===== Material provided

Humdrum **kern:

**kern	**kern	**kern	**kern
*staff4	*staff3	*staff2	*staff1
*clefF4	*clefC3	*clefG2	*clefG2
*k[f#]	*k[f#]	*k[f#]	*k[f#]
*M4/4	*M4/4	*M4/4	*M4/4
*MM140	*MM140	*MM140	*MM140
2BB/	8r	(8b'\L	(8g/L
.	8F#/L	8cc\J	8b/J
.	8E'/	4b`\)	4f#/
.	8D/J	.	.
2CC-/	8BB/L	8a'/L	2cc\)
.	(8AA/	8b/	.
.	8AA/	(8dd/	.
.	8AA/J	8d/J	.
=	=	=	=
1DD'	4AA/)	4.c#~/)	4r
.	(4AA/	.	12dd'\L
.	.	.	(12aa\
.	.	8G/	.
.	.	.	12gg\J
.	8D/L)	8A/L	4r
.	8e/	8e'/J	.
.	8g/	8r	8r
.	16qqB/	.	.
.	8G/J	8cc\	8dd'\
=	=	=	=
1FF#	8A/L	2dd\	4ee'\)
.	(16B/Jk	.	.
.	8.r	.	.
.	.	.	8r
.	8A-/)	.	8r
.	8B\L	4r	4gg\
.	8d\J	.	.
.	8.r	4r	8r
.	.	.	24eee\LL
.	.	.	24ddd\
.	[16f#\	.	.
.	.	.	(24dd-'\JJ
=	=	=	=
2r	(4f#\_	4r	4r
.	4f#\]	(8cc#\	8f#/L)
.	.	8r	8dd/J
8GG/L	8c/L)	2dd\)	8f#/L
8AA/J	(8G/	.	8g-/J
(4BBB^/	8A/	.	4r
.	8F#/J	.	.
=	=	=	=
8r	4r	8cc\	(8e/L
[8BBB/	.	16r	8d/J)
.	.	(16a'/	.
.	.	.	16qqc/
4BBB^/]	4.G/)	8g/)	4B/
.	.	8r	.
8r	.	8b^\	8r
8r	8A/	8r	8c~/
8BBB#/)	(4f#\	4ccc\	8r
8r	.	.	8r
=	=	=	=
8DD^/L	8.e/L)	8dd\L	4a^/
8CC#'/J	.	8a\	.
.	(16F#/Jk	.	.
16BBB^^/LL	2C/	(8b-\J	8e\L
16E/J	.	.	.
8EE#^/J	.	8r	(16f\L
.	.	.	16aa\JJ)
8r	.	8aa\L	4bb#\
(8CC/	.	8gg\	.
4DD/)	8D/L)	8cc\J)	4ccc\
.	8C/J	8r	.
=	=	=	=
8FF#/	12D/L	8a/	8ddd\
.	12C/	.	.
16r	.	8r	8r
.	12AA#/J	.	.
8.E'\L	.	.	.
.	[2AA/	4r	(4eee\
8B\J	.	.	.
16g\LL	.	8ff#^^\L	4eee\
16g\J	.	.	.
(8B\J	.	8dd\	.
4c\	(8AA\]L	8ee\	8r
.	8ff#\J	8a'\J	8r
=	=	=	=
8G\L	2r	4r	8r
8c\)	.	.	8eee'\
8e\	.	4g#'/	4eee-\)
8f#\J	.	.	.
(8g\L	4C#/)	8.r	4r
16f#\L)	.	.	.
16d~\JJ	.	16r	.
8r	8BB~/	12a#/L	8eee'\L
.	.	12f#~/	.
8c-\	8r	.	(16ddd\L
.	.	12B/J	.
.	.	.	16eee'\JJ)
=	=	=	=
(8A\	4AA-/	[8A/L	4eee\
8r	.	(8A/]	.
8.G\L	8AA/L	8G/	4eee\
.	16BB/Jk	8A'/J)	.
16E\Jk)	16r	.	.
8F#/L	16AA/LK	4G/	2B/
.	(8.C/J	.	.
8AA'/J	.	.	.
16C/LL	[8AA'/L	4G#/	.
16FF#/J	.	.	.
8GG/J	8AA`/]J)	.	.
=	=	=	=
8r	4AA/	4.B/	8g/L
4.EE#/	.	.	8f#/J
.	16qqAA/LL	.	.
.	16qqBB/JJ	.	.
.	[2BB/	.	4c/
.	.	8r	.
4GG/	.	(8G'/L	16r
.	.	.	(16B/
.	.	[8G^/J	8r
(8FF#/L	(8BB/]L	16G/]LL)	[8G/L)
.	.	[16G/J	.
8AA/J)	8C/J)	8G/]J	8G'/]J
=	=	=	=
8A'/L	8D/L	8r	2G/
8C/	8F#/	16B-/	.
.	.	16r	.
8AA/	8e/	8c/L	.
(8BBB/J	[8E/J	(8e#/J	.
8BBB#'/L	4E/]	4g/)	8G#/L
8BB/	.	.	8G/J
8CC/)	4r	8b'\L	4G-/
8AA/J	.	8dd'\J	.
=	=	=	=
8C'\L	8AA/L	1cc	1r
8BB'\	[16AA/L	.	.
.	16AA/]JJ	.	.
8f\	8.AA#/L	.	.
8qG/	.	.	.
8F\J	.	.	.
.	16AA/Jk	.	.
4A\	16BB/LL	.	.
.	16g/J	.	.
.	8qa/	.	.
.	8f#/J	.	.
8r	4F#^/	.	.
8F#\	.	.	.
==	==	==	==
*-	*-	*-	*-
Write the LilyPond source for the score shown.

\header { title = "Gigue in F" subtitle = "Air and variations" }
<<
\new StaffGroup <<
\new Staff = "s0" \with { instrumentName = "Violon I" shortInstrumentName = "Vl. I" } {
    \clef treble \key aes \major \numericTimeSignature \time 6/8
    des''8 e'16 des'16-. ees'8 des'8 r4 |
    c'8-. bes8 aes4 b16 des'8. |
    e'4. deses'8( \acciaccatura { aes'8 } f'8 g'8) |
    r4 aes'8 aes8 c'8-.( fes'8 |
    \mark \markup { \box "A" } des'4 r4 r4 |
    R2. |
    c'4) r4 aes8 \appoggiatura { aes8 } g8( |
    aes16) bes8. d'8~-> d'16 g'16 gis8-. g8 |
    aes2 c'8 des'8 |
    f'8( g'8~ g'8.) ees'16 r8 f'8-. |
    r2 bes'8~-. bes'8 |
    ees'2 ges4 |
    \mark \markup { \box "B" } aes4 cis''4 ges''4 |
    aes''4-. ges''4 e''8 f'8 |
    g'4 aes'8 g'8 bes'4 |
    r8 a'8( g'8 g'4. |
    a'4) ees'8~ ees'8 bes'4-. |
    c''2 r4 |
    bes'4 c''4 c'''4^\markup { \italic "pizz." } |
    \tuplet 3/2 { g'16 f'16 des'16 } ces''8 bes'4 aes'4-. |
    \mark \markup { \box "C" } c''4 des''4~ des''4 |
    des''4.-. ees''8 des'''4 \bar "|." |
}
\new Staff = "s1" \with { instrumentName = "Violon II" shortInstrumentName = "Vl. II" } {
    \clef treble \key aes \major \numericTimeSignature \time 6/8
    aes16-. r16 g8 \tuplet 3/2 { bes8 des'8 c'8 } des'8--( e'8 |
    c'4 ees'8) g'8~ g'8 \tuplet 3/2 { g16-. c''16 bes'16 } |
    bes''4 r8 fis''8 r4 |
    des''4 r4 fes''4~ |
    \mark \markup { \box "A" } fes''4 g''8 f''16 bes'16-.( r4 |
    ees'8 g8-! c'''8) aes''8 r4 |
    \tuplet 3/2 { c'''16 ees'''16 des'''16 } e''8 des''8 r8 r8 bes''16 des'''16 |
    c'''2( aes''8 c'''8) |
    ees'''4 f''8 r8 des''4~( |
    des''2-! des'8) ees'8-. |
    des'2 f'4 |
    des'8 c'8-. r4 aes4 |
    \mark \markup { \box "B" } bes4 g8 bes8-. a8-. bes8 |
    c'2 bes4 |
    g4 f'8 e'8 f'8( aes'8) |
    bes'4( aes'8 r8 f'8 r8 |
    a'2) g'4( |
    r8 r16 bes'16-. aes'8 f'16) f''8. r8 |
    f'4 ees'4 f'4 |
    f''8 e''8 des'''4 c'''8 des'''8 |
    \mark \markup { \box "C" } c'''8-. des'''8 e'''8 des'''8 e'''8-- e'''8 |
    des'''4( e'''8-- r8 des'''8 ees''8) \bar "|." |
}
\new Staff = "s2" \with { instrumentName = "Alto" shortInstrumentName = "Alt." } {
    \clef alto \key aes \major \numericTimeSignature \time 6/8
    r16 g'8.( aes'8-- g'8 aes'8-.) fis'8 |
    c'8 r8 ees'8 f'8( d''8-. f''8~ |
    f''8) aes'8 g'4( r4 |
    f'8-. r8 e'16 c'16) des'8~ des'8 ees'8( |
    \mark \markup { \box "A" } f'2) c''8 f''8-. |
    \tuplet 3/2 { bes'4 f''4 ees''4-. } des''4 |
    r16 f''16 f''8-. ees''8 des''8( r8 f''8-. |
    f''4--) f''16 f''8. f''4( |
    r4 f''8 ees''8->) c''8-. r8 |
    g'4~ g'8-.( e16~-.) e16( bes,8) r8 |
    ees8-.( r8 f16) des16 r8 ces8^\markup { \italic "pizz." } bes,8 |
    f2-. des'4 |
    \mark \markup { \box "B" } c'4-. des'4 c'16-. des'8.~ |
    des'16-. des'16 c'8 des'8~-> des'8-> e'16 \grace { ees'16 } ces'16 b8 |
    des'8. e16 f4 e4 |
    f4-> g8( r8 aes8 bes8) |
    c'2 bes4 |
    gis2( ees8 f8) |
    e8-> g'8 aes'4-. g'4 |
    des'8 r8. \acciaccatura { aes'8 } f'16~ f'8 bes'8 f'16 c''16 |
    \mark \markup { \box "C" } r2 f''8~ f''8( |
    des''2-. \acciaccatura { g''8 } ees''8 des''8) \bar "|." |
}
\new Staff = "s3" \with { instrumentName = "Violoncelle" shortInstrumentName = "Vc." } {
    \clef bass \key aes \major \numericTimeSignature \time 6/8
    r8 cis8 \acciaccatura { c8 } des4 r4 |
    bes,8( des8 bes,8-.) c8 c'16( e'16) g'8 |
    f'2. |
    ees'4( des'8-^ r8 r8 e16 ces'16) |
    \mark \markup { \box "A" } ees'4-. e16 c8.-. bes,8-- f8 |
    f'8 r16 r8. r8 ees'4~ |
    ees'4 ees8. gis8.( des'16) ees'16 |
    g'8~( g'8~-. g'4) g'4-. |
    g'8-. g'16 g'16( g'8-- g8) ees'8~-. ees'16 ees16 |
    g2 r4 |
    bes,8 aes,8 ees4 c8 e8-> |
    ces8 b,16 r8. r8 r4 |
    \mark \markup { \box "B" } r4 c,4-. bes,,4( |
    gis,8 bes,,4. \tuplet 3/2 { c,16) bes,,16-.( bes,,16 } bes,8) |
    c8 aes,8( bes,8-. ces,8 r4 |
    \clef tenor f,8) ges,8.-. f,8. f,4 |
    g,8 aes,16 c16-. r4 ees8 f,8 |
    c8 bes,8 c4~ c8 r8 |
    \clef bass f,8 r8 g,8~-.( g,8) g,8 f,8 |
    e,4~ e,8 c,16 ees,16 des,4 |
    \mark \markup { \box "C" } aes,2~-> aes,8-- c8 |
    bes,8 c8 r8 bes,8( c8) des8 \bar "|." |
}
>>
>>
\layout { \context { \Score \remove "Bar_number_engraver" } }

==========

Collect each line from the entries above that contains the string "bass", treating uppercase and lowercase letters as distinct.

Correct response:
    \clef bass \key aes \major \numericTimeSignature \time 6/8
    \clef bass f,8 r8 g,8~-.( g,8) g,8 f,8 |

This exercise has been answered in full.